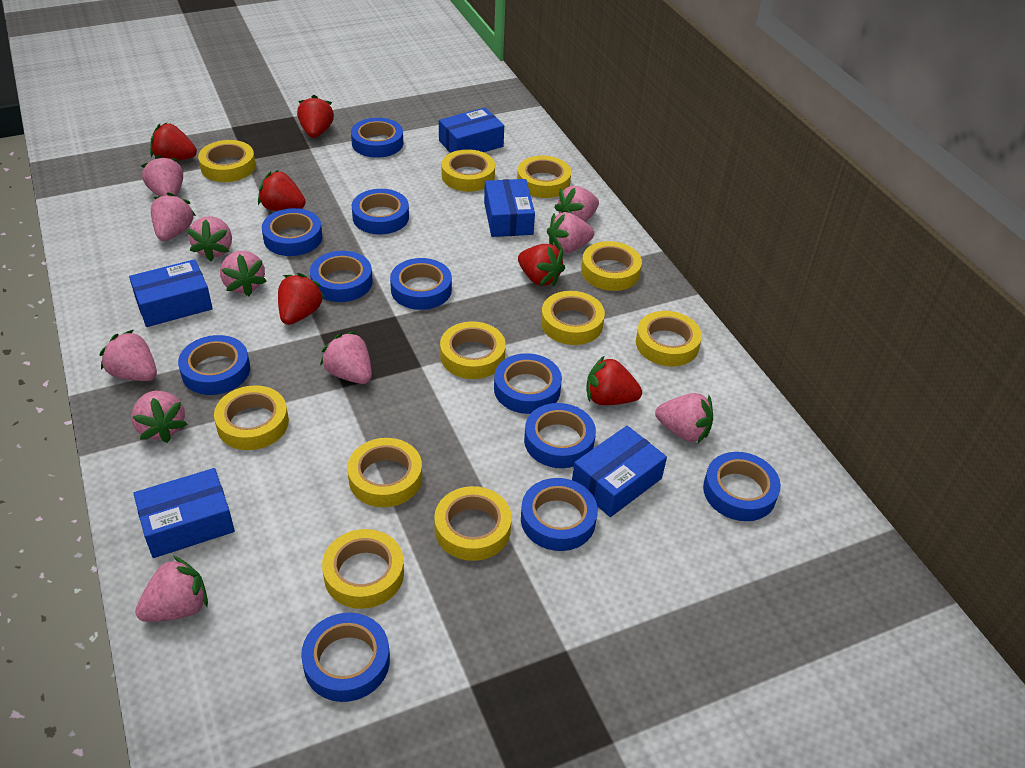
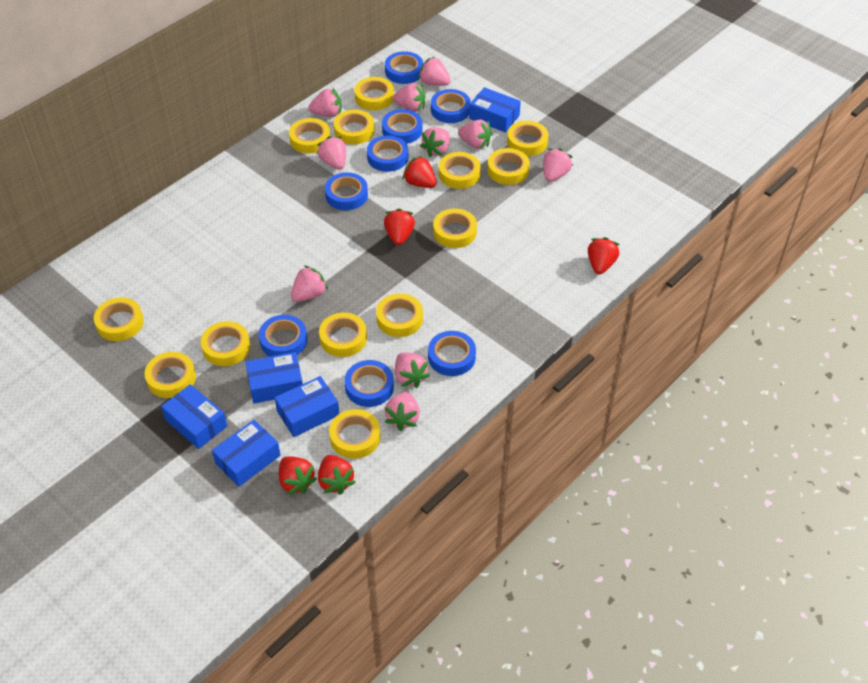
blue tape: 11 -> 8
pink strawberry: 11 -> 10
red strawberry: 6 -> 5
yellow tape: 11 -> 13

..............................

[What needs to be done]: Among the lines of the data above, count those containing the word "strawberry" and report the total alone.

[Result below]: 2